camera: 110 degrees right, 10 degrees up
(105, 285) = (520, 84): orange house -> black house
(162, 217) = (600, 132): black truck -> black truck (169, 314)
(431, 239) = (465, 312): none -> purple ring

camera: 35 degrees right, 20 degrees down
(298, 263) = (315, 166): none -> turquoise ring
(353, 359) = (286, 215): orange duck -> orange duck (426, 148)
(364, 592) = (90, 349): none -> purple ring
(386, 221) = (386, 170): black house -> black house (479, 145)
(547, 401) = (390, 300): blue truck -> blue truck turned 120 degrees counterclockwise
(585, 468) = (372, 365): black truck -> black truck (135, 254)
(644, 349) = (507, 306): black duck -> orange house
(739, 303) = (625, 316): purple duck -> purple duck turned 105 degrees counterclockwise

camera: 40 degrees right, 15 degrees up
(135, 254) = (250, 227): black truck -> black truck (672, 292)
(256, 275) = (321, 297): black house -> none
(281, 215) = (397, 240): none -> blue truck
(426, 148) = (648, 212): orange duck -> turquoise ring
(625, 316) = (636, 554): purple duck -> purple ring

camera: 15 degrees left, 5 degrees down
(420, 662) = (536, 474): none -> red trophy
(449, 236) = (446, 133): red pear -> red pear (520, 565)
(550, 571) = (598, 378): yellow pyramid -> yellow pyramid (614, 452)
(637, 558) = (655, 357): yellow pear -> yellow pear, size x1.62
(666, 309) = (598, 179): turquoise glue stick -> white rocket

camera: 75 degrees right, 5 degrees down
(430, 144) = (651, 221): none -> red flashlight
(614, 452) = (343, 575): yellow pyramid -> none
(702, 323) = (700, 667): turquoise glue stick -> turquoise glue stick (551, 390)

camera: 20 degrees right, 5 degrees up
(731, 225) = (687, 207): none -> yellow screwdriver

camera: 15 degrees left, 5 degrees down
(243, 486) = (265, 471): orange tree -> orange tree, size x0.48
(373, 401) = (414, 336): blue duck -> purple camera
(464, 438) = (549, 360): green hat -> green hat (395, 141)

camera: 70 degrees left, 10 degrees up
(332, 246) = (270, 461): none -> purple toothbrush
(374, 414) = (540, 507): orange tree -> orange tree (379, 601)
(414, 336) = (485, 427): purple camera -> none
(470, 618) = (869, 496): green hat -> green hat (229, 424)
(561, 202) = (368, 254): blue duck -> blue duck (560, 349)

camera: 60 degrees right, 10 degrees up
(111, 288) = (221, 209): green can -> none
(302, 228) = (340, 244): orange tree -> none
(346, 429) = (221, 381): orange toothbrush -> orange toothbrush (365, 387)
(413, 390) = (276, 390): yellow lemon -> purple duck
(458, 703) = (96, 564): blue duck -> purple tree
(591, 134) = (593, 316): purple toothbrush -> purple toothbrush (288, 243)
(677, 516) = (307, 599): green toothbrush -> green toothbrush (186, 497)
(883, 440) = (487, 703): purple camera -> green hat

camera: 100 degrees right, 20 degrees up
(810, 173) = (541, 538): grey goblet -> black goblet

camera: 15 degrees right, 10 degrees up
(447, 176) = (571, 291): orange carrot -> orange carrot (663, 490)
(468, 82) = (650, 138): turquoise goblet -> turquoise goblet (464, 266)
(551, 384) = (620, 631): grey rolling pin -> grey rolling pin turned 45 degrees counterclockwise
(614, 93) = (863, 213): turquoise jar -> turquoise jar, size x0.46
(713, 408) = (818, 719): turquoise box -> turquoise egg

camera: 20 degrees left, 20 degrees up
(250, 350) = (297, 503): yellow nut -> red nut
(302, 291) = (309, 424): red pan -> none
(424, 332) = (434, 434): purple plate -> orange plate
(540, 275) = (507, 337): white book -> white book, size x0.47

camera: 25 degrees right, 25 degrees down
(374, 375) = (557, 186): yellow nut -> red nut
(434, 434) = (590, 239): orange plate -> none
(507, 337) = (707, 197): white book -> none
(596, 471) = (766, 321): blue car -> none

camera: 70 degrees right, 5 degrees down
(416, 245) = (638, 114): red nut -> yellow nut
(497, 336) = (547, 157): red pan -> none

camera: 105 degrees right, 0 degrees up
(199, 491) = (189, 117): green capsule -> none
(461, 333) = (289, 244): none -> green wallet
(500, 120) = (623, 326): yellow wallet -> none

================================

#### EXERCISE GOAL:
Here the output must be the lines above from the line with "(551, 384) = (620, 631): grey" to the line with "(540, 275) = (507, 337): white", both included, duplicated word for word and nothing else.

#### TASK OUTPUT:
(551, 384) = (620, 631): grey rolling pin -> grey rolling pin turned 45 degrees counterclockwise
(614, 93) = (863, 213): turquoise jar -> turquoise jar, size x0.46
(713, 408) = (818, 719): turquoise box -> turquoise egg

camera: 20 degrees left, 20 degrees up
(250, 350) = (297, 503): yellow nut -> red nut
(302, 291) = (309, 424): red pan -> none
(424, 332) = (434, 434): purple plate -> orange plate
(540, 275) = (507, 337): white book -> white book, size x0.47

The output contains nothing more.